Task statement:
Reproduce verbatim the lines starting at the one containing "sub-24 m fragments." and ending at the one containing "road 2 (residential): [(240,0),(185,67),(46,107),(0,109)]".

Material:

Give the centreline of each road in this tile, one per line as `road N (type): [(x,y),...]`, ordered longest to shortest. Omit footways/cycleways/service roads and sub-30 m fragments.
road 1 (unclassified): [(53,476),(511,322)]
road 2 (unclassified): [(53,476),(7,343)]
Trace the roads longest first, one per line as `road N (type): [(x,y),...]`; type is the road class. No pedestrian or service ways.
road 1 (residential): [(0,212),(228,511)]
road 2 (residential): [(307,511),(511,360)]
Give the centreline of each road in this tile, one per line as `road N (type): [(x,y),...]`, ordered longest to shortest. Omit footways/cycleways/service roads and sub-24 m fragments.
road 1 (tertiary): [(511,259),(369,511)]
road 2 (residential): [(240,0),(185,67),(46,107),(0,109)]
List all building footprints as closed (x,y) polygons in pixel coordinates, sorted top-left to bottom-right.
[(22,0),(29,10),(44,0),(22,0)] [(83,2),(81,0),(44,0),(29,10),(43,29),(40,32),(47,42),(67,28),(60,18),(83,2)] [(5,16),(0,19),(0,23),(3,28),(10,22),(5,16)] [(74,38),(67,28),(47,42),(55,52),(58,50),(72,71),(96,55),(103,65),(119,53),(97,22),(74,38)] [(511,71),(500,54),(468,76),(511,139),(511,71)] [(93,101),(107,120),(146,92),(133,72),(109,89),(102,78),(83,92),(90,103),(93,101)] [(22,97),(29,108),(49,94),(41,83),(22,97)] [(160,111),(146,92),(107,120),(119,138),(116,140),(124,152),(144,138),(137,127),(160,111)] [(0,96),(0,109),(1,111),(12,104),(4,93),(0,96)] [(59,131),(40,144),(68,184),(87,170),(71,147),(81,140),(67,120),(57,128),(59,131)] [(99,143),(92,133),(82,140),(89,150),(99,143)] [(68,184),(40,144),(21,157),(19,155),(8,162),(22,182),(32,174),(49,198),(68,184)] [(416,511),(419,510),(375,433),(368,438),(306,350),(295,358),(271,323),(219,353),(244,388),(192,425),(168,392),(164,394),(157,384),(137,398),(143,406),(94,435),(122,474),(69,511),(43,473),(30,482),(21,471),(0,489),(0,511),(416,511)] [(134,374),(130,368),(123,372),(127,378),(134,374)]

Complete response:
Give the centreline of each road in this tile, one per line as `road N (type): [(x,y),...]`, ordered longest to shortest. Omit footways/cycleways/service roads and sub-24 m fragments.
road 1 (tertiary): [(511,259),(369,511)]
road 2 (residential): [(240,0),(185,67),(46,107),(0,109)]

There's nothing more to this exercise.